## Required work
Begin at the line bearing "R13: 9.1k (COM, N6) -> 9.1k (COM, VS)". Transcribe it and all subsequent lines of the material below exactly, and nothing more.

## Dataset entries
----

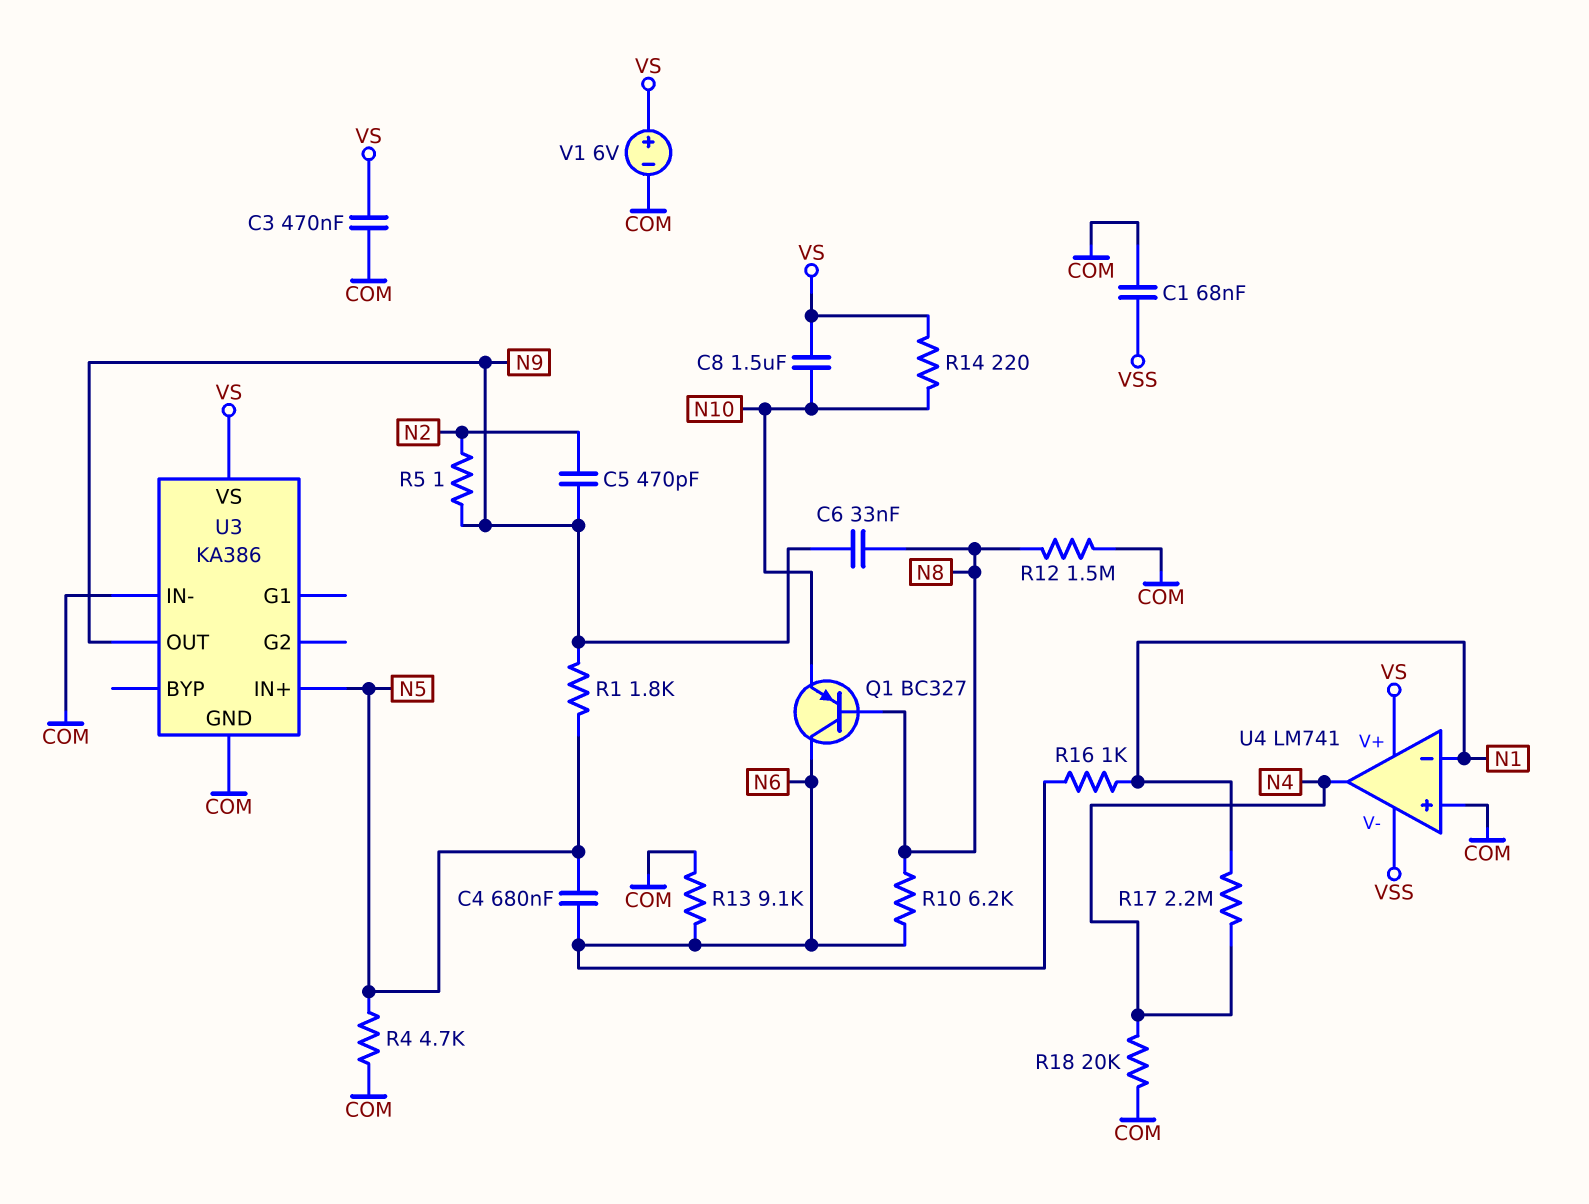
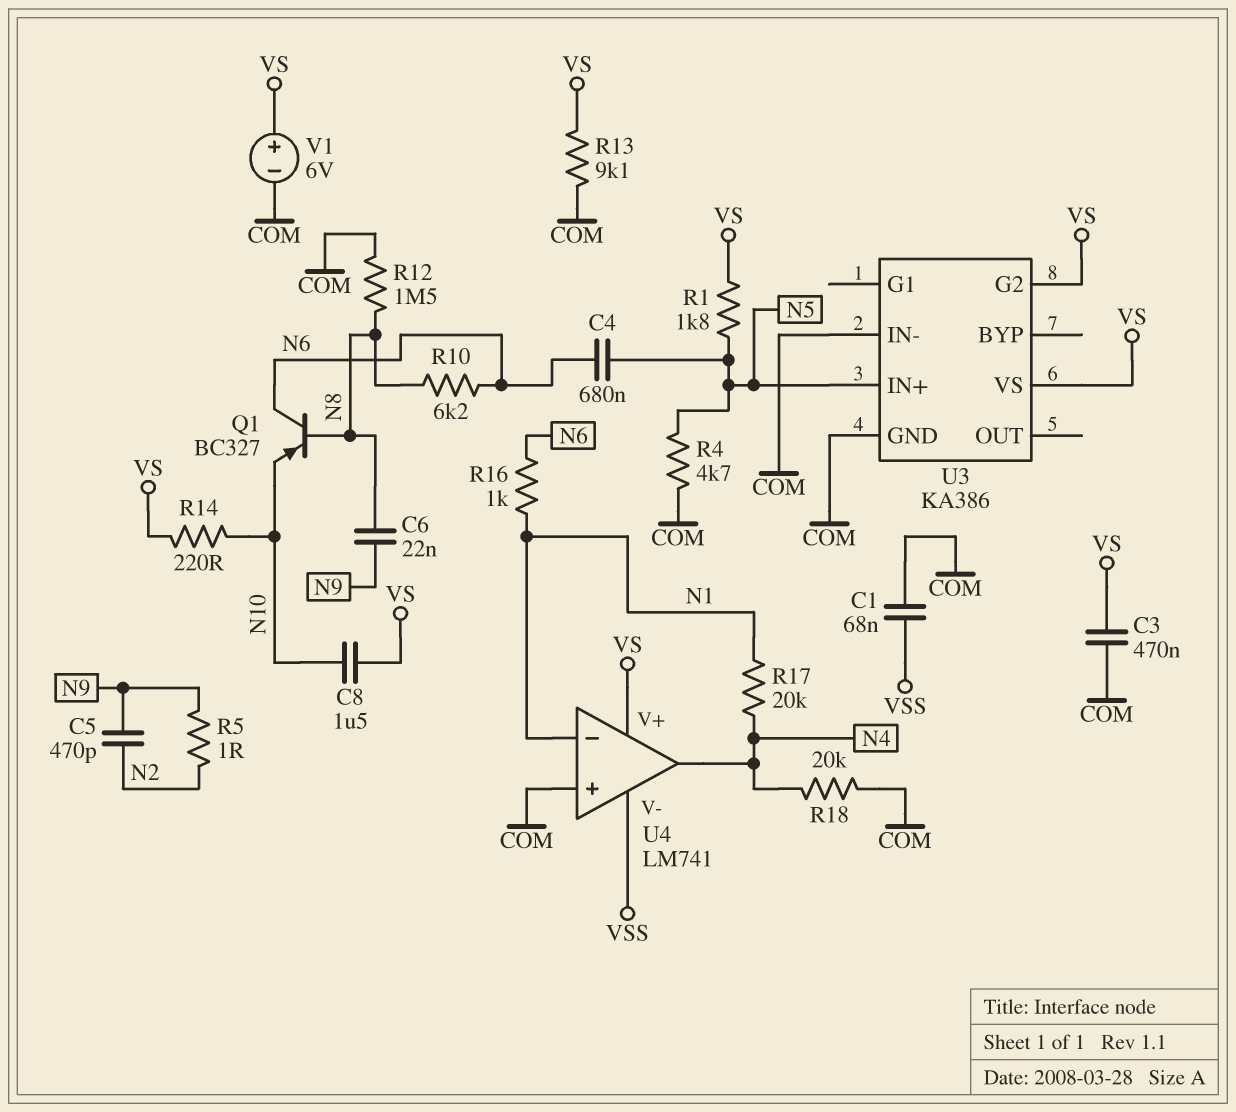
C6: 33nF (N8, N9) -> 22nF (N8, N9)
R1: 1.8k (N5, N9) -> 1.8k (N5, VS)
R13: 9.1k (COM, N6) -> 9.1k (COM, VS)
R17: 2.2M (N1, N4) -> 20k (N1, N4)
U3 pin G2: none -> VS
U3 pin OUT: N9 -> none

----

## Exercise output
R13: 9.1k (COM, N6) -> 9.1k (COM, VS)
R17: 2.2M (N1, N4) -> 20k (N1, N4)
U3 pin G2: none -> VS
U3 pin OUT: N9 -> none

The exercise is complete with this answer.